#### INFORMATION SUPPLIED

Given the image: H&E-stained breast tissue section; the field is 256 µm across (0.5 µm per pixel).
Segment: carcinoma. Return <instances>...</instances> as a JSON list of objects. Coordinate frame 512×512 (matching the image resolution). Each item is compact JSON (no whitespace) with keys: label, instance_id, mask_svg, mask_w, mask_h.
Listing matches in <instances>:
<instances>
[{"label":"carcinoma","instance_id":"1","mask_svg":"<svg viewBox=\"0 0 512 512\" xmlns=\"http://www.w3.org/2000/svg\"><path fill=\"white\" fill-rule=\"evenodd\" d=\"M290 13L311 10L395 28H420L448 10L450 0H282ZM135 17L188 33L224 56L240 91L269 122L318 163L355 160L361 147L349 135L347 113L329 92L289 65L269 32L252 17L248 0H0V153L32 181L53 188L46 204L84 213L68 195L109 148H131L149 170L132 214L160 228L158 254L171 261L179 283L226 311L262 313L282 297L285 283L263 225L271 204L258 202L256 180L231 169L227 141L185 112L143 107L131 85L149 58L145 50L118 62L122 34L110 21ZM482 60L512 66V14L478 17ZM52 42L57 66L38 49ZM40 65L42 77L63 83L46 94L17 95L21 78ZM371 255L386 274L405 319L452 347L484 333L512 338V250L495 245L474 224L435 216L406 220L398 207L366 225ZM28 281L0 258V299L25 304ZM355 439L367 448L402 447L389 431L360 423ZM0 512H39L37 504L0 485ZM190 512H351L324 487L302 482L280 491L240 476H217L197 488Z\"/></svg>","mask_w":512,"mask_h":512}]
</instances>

########

Output each record exactly, leaving nothing out.

Given the image: H&E-stained breast tissue section; the field is 256 µm across (0.5 µm per pixel).
Segment: carcinoma. Return <instances>...</instances> as a JSON list of objects. Coordinate frame 512×512 (matching the image resolution). Each item is compact JSON (no whitespace) with keys: label, instance_id, mask_svg, mask_w, mask_h.
Listing matches in <instances>:
<instances>
[{"label":"carcinoma","instance_id":"1","mask_svg":"<svg viewBox=\"0 0 512 512\" xmlns=\"http://www.w3.org/2000/svg\"><path fill=\"white\" fill-rule=\"evenodd\" d=\"M290 13L311 10L395 28H420L448 10L450 0H282ZM135 17L188 33L224 56L240 91L269 122L318 163L355 160L361 147L349 135L347 113L329 92L289 65L269 32L252 17L248 0H0V153L32 181L53 188L46 204L84 213L68 195L109 148H131L149 170L132 214L160 228L158 254L171 261L179 283L226 311L262 313L282 297L285 283L263 225L271 204L258 202L256 180L231 169L227 141L185 112L143 107L131 85L149 58L145 50L118 62L122 34L110 21ZM482 60L512 66V14L478 17ZM52 42L57 66L38 49ZM40 65L42 77L63 83L46 94L17 95L21 78ZM371 255L386 274L405 319L452 347L484 333L512 338V250L495 245L474 224L435 216L406 220L398 207L366 225ZM28 281L0 258V299L25 304ZM355 439L367 448L402 447L389 431L360 423ZM0 512H39L37 504L0 485ZM190 512H351L324 487L302 482L280 491L240 476H217L197 488Z\"/></svg>","mask_w":512,"mask_h":512}]
</instances>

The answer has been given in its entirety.